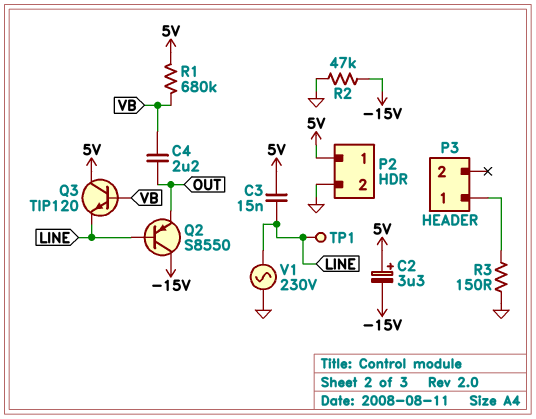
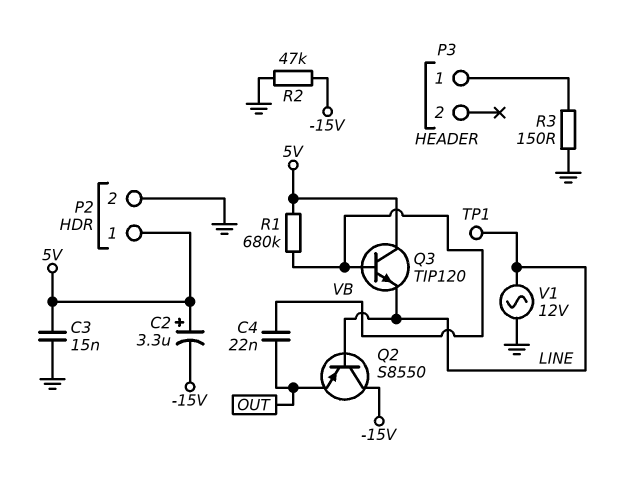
C3: 15nF (5V, LINE) -> 15nF (5V, GND)
C4: 2.2uF (OUT, VB) -> 22nF (OUT, VB)
V1: AC 230V (GND, LINE) -> AC 12V (GND, LINE)

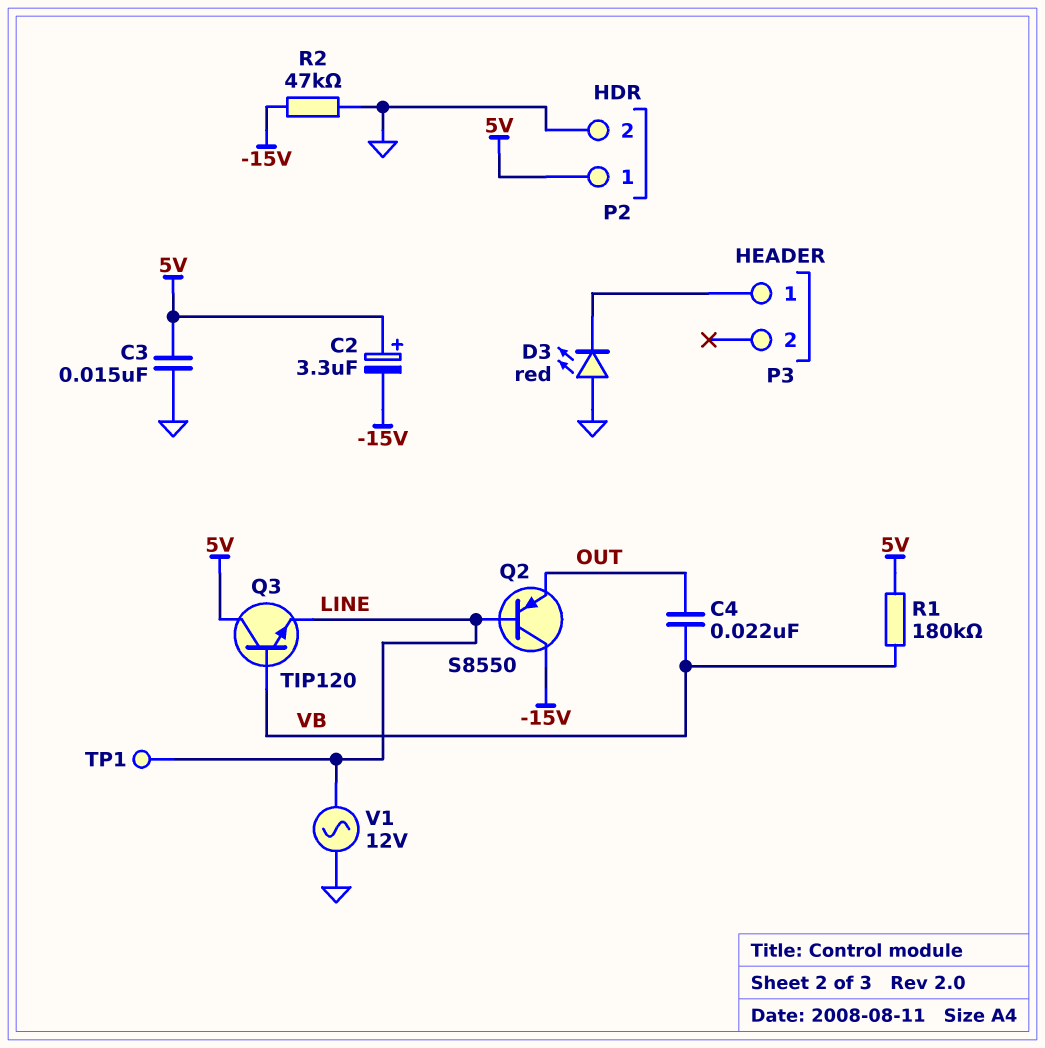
D3: none -> LED red (A GND, K P3/1)
R1: 680k (5V, VB) -> 180k (5V, VB)
R3: 150 (GND, P3/1) -> none

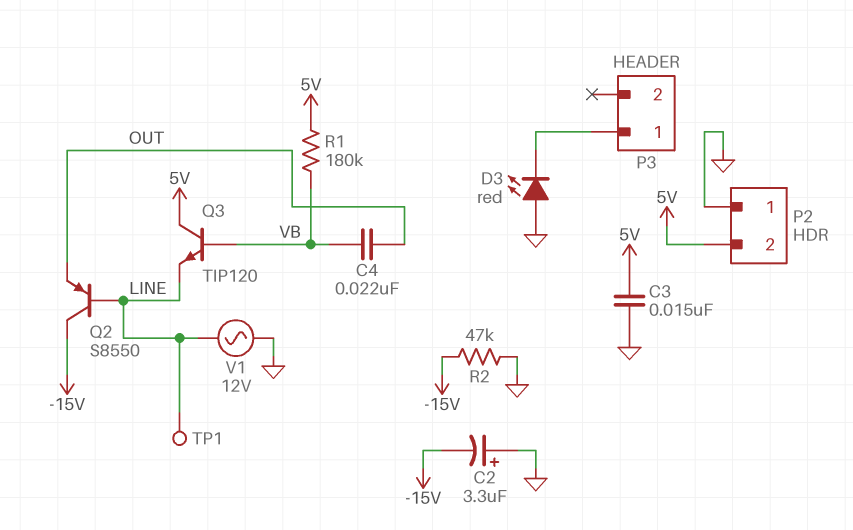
C2: 3.3uF (plus 5V, minus -15V) -> 3.3uF (plus GND, minus -15V)
P2 pin 1: 5V -> GND
P2 pin 2: GND -> 5V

━━━━━━━━━━━━━━━━

- [Your goal]:
Transcribe the entries above verbatim, excluding any image.

- [Answer box]:
C3: 15nF (5V, LINE) -> 15nF (5V, GND)
C4: 2.2uF (OUT, VB) -> 22nF (OUT, VB)
V1: AC 230V (GND, LINE) -> AC 12V (GND, LINE)

D3: none -> LED red (A GND, K P3/1)
R1: 680k (5V, VB) -> 180k (5V, VB)
R3: 150 (GND, P3/1) -> none

C2: 3.3uF (plus 5V, minus -15V) -> 3.3uF (plus GND, minus -15V)
P2 pin 1: 5V -> GND
P2 pin 2: GND -> 5V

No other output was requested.